== Excerpted records
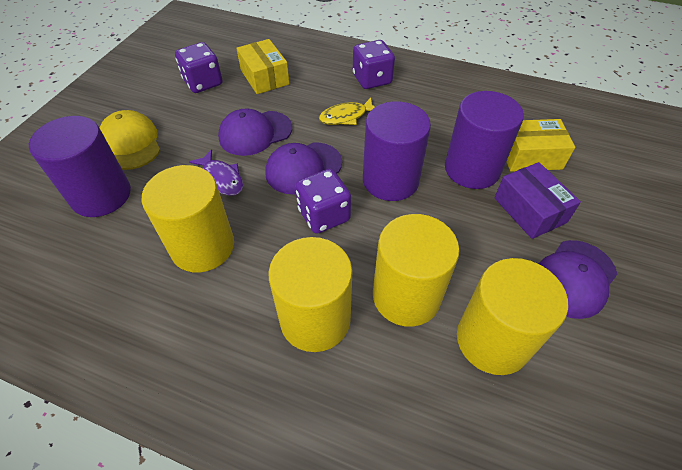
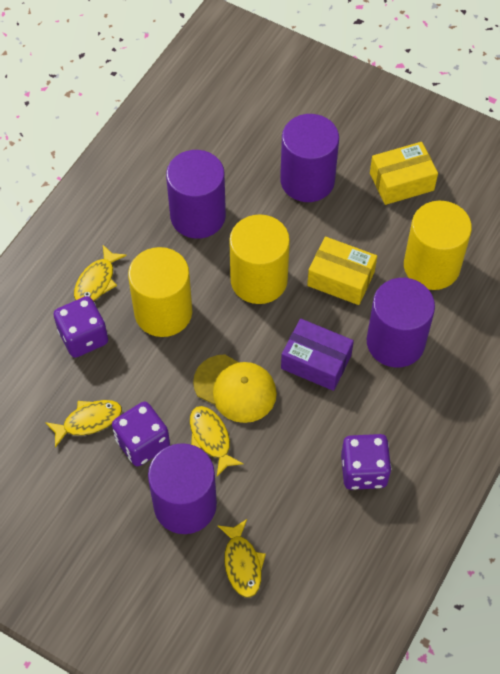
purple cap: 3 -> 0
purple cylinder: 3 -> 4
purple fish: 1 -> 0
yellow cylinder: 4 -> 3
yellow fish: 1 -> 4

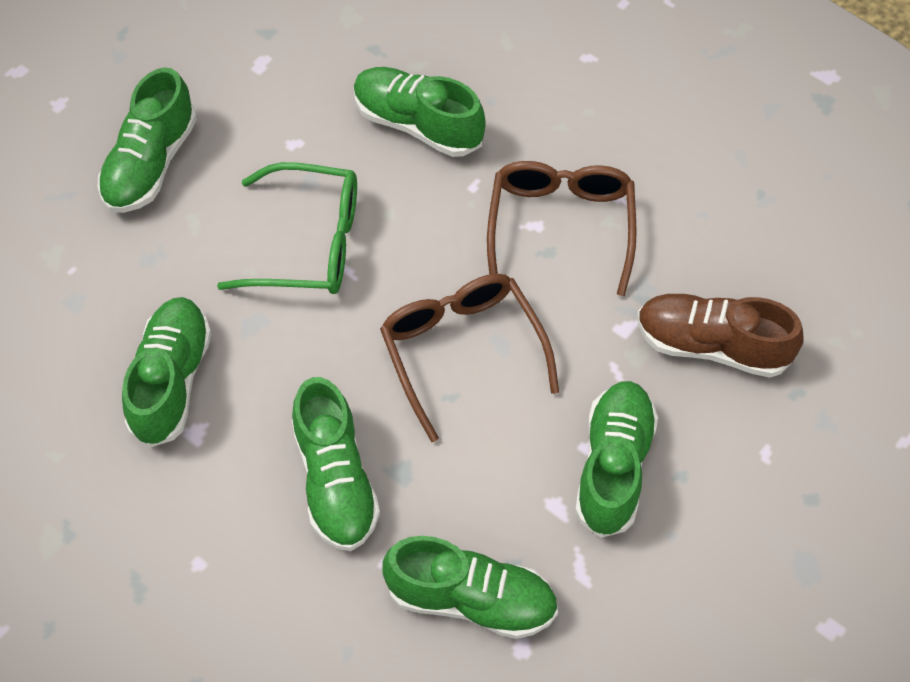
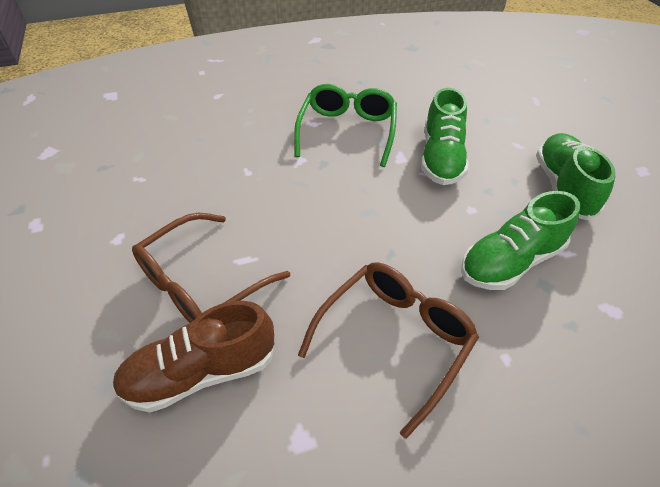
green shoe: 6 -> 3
====
(Work instructions) Show me every line of the entries above that holds "purple".

(Solution for this task)
purple cap: 3 -> 0
purple cylinder: 3 -> 4
purple fish: 1 -> 0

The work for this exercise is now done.